=== YOUR OBJECTIVE ===
Quote all of the data below exactly, please.

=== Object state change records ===
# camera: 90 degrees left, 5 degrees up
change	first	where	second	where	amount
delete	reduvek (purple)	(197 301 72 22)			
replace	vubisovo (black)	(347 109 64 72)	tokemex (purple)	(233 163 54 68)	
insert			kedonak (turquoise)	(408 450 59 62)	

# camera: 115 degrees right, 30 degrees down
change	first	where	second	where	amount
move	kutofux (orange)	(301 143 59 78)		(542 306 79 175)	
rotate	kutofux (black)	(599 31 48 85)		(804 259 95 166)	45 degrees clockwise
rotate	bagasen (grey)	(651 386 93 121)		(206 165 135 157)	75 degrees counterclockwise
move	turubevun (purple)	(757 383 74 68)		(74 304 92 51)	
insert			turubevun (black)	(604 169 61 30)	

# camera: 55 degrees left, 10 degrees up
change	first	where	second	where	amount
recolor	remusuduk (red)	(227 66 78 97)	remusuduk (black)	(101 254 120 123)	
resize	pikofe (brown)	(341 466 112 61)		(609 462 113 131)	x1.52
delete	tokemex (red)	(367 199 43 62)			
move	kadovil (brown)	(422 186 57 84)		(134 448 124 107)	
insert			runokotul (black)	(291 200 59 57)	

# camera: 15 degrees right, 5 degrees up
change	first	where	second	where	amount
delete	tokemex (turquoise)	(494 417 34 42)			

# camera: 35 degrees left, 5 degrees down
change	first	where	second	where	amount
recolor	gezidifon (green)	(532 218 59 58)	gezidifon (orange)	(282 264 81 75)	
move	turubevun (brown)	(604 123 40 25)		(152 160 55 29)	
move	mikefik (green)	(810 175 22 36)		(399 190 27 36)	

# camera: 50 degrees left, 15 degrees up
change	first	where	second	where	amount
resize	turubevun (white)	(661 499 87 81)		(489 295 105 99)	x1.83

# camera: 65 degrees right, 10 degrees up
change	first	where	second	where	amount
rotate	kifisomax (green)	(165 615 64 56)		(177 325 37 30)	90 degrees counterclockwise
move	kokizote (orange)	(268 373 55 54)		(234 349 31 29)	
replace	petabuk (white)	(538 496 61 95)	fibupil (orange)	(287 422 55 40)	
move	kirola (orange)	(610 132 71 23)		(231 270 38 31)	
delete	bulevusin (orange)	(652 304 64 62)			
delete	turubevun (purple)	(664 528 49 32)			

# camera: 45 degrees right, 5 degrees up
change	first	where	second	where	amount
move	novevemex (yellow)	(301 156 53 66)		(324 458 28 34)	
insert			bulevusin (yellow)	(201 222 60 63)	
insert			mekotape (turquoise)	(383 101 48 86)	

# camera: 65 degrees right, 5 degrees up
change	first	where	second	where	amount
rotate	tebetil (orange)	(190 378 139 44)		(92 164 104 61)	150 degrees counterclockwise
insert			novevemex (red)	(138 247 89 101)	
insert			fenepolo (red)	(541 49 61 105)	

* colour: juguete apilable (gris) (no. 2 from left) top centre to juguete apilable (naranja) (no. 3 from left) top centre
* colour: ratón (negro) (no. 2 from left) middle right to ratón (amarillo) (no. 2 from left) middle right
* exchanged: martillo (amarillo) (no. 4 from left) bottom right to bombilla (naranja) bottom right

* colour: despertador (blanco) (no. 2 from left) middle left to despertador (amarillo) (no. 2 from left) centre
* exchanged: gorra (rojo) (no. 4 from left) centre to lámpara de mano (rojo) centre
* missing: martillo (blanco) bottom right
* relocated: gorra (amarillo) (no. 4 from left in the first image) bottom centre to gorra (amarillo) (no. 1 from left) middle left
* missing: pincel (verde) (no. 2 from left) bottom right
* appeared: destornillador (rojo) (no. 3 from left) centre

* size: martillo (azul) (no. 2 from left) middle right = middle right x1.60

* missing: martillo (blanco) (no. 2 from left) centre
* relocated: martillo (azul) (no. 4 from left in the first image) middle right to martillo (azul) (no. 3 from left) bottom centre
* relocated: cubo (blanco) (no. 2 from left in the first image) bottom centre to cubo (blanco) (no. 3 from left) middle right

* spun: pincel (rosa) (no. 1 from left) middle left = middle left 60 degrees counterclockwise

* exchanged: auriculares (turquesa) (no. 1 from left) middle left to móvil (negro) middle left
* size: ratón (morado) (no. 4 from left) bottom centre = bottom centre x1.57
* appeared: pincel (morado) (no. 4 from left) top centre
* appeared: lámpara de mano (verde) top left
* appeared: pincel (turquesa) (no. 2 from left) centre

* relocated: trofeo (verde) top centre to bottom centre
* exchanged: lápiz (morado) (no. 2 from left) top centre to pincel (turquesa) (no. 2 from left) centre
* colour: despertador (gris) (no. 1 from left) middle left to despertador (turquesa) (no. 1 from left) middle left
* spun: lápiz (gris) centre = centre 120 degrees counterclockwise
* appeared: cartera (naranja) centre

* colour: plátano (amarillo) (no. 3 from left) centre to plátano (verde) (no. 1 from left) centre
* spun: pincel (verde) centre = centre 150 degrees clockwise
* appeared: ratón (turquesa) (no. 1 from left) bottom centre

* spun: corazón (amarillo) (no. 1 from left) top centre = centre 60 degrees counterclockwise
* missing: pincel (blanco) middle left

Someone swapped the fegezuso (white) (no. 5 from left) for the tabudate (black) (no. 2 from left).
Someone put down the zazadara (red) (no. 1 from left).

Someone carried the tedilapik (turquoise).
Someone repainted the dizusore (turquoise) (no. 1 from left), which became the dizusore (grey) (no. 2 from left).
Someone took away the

=== RESPONSE TO THE EXERCISE ===
# camera: 90 degrees left, 5 degrees up
change	first	where	second	where	amount
delete	reduvek (purple)	(197 301 72 22)			
replace	vubisovo (black)	(347 109 64 72)	tokemex (purple)	(233 163 54 68)	
insert			kedonak (turquoise)	(408 450 59 62)	

# camera: 115 degrees right, 30 degrees down
change	first	where	second	where	amount
move	kutofux (orange)	(301 143 59 78)		(542 306 79 175)	
rotate	kutofux (black)	(599 31 48 85)		(804 259 95 166)	45 degrees clockwise
rotate	bagasen (grey)	(651 386 93 121)		(206 165 135 157)	75 degrees counterclockwise
move	turubevun (purple)	(757 383 74 68)		(74 304 92 51)	
insert			turubevun (black)	(604 169 61 30)	

# camera: 55 degrees left, 10 degrees up
change	first	where	second	where	amount
recolor	remusuduk (red)	(227 66 78 97)	remusuduk (black)	(101 254 120 123)	
resize	pikofe (brown)	(341 466 112 61)		(609 462 113 131)	x1.52
delete	tokemex (red)	(367 199 43 62)			
move	kadovil (brown)	(422 186 57 84)		(134 448 124 107)	
insert			runokotul (black)	(291 200 59 57)	

# camera: 15 degrees right, 5 degrees up
change	first	where	second	where	amount
delete	tokemex (turquoise)	(494 417 34 42)			

# camera: 35 degrees left, 5 degrees down
change	first	where	second	where	amount
recolor	gezidifon (green)	(532 218 59 58)	gezidifon (orange)	(282 264 81 75)	
move	turubevun (brown)	(604 123 40 25)		(152 160 55 29)	
move	mikefik (green)	(810 175 22 36)		(399 190 27 36)	

# camera: 50 degrees left, 15 degrees up
change	first	where	second	where	amount
resize	turubevun (white)	(661 499 87 81)		(489 295 105 99)	x1.83

# camera: 65 degrees right, 10 degrees up
change	first	where	second	where	amount
rotate	kifisomax (green)	(165 615 64 56)		(177 325 37 30)	90 degrees counterclockwise
move	kokizote (orange)	(268 373 55 54)		(234 349 31 29)	
replace	petabuk (white)	(538 496 61 95)	fibupil (orange)	(287 422 55 40)	
move	kirola (orange)	(610 132 71 23)		(231 270 38 31)	
delete	bulevusin (orange)	(652 304 64 62)			
delete	turubevun (purple)	(664 528 49 32)			

# camera: 45 degrees right, 5 degrees up
change	first	where	second	where	amount
move	novevemex (yellow)	(301 156 53 66)		(324 458 28 34)	
insert			bulevusin (yellow)	(201 222 60 63)	
insert			mekotape (turquoise)	(383 101 48 86)	

# camera: 65 degrees right, 5 degrees up
change	first	where	second	where	amount
rotate	tebetil (orange)	(190 378 139 44)		(92 164 104 61)	150 degrees counterclockwise
insert			novevemex (red)	(138 247 89 101)	
insert			fenepolo (red)	(541 49 61 105)	

* colour: juguete apilable (gris) (no. 2 from left) top centre to juguete apilable (naranja) (no. 3 from left) top centre
* colour: ratón (negro) (no. 2 from left) middle right to ratón (amarillo) (no. 2 from left) middle right
* exchanged: martillo (amarillo) (no. 4 from left) bottom right to bombilla (naranja) bottom right

* colour: despertador (blanco) (no. 2 from left) middle left to despertador (amarillo) (no. 2 from left) centre
* exchanged: gorra (rojo) (no. 4 from left) centre to lámpara de mano (rojo) centre
* missing: martillo (blanco) bottom right
* relocated: gorra (amarillo) (no. 4 from left in the first image) bottom centre to gorra (amarillo) (no. 1 from left) middle left
* missing: pincel (verde) (no. 2 from left) bottom right
* appeared: destornillador (rojo) (no. 3 from left) centre

* size: martillo (azul) (no. 2 from left) middle right = middle right x1.60

* missing: martillo (blanco) (no. 2 from left) centre
* relocated: martillo (azul) (no. 4 from left in the first image) middle right to martillo (azul) (no. 3 from left) bottom centre
* relocated: cubo (blanco) (no. 2 from left in the first image) bottom centre to cubo (blanco) (no. 3 from left) middle right

* spun: pincel (rosa) (no. 1 from left) middle left = middle left 60 degrees counterclockwise

* exchanged: auriculares (turquesa) (no. 1 from left) middle left to móvil (negro) middle left
* size: ratón (morado) (no. 4 from left) bottom centre = bottom centre x1.57
* appeared: pincel (morado) (no. 4 from left) top centre
* appeared: lámpara de mano (verde) top left
* appeared: pincel (turquesa) (no. 2 from left) centre

* relocated: trofeo (verde) top centre to bottom centre
* exchanged: lápiz (morado) (no. 2 from left) top centre to pincel (turquesa) (no. 2 from left) centre
* colour: despertador (gris) (no. 1 from left) middle left to despertador (turquesa) (no. 1 from left) middle left
* spun: lápiz (gris) centre = centre 120 degrees counterclockwise
* appeared: cartera (naranja) centre

* colour: plátano (amarillo) (no. 3 from left) centre to plátano (verde) (no. 1 from left) centre
* spun: pincel (verde) centre = centre 150 degrees clockwise
* appeared: ratón (turquesa) (no. 1 from left) bottom centre

* spun: corazón (amarillo) (no. 1 from left) top centre = centre 60 degrees counterclockwise
* missing: pincel (blanco) middle left

Someone swapped the fegezuso (white) (no. 5 from left) for the tabudate (black) (no. 2 from left).
Someone put down the zazadara (red) (no. 1 from left).

Someone carried the tedilapik (turquoise).
Someone repainted the dizusore (turquoise) (no. 1 from left), which became the dizusore (grey) (no. 2 from left).
Someone took away the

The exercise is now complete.